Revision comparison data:
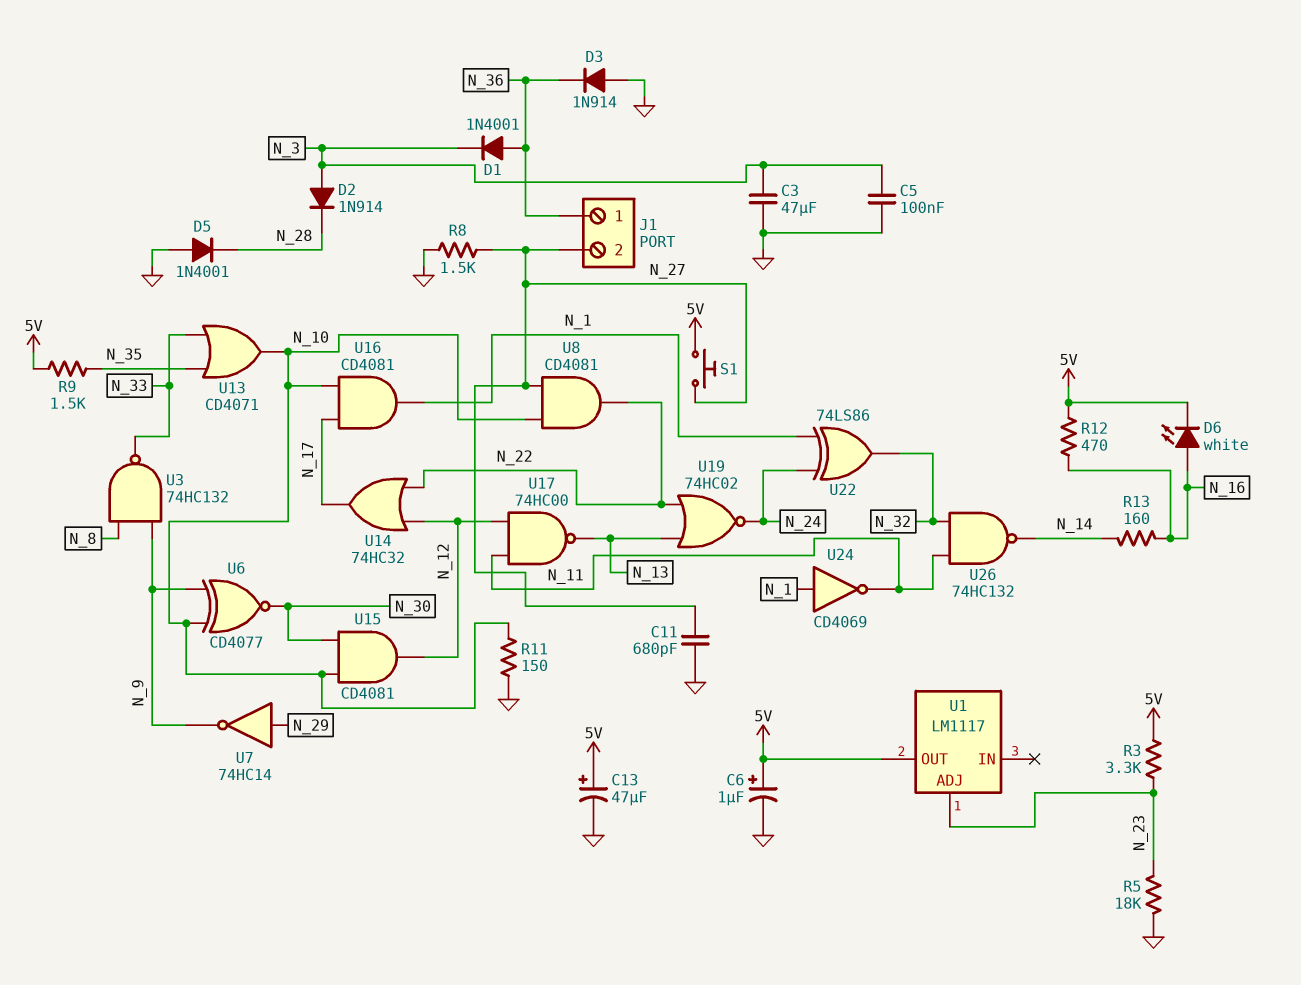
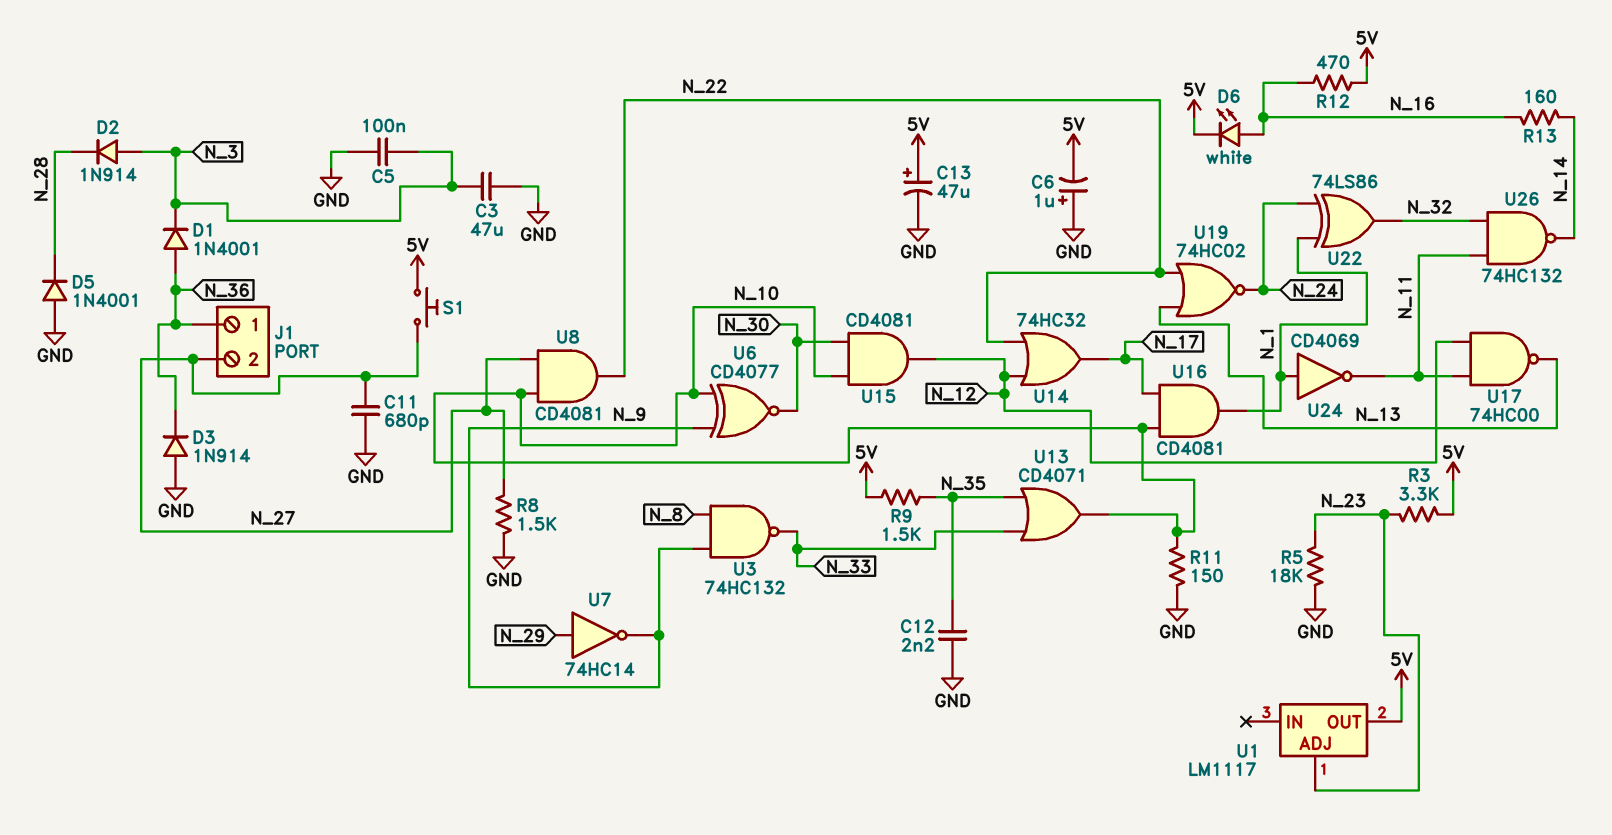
C6: 1uF (plus 5V, minus GND) -> 1uF (plus GND, minus 5V)
C12: none -> 2.2nF (GND, N_35)

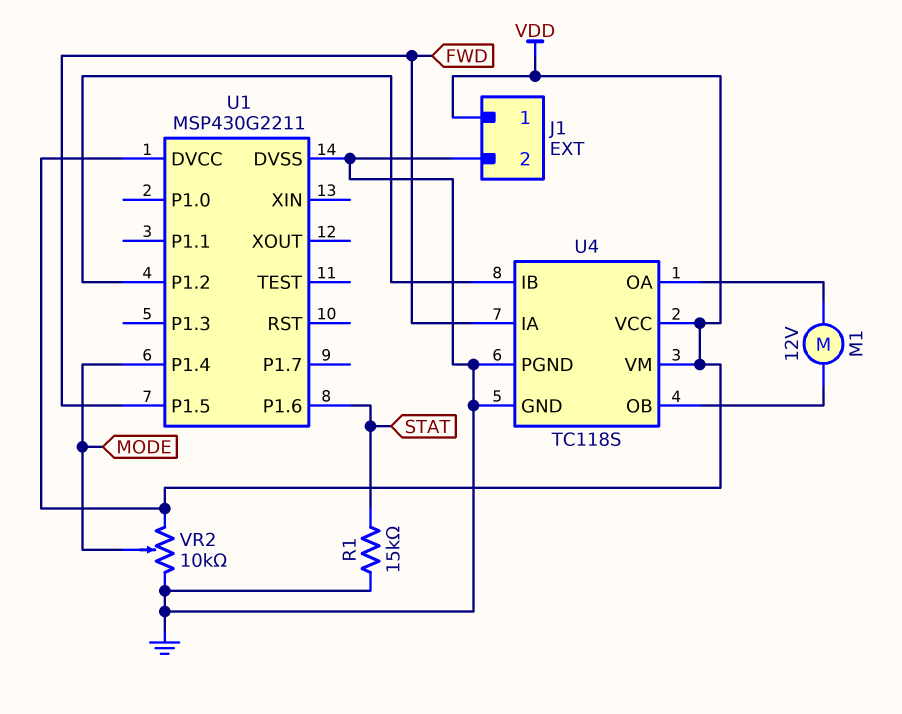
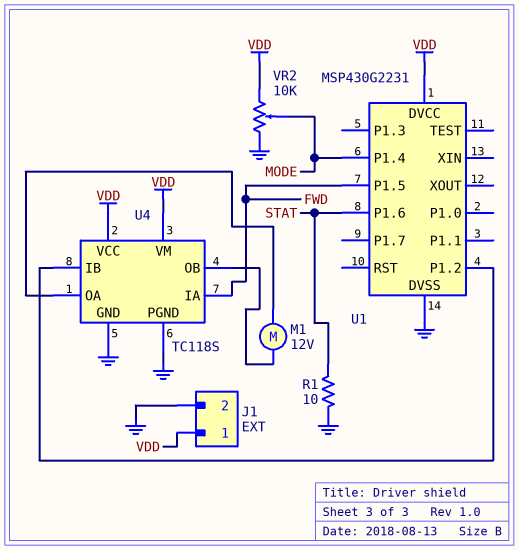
R1: 15k (GND, STAT) -> 10 (GND, STAT)
U1: MSP430G2211 -> MSP430G2231

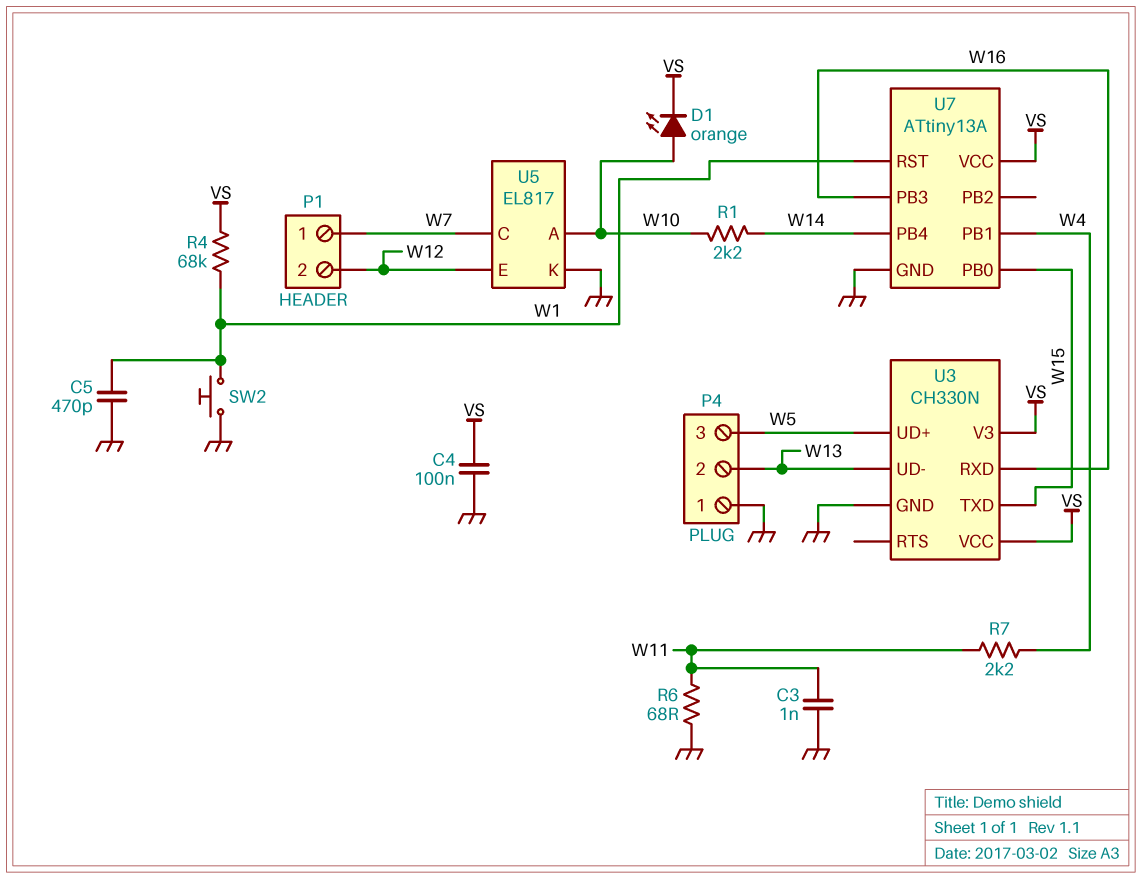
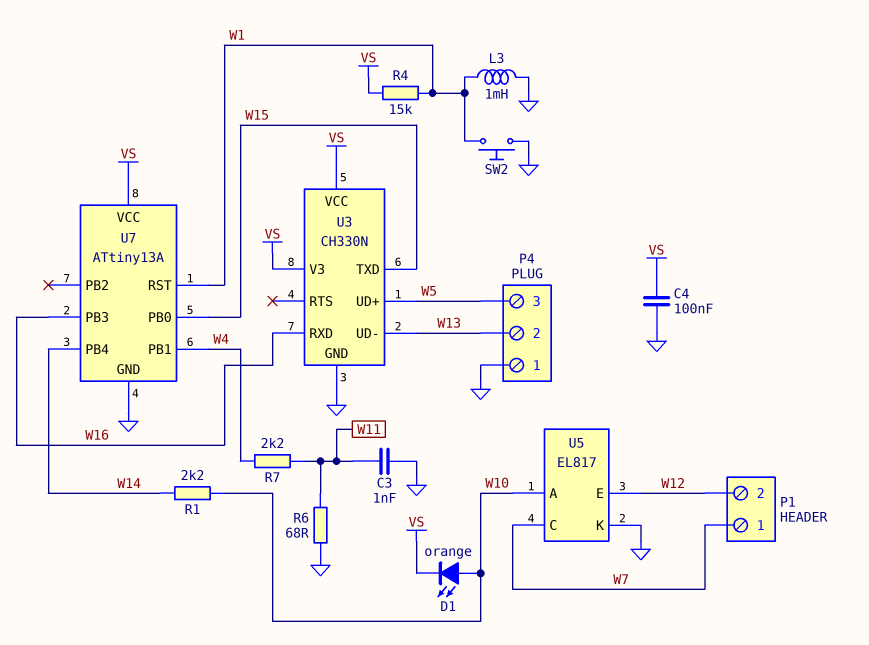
C5: 470pF (GND, W1) -> none
L3: none -> 1mH (GND, W1)
R4: 68k (VS, W1) -> 15k (VS, W1)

• [About this task]: With images excluded, write the records above out again exactly.

• [Exercise output]:
C6: 1uF (plus 5V, minus GND) -> 1uF (plus GND, minus 5V)
C12: none -> 2.2nF (GND, N_35)

R1: 15k (GND, STAT) -> 10 (GND, STAT)
U1: MSP430G2211 -> MSP430G2231

C5: 470pF (GND, W1) -> none
L3: none -> 1mH (GND, W1)
R4: 68k (VS, W1) -> 15k (VS, W1)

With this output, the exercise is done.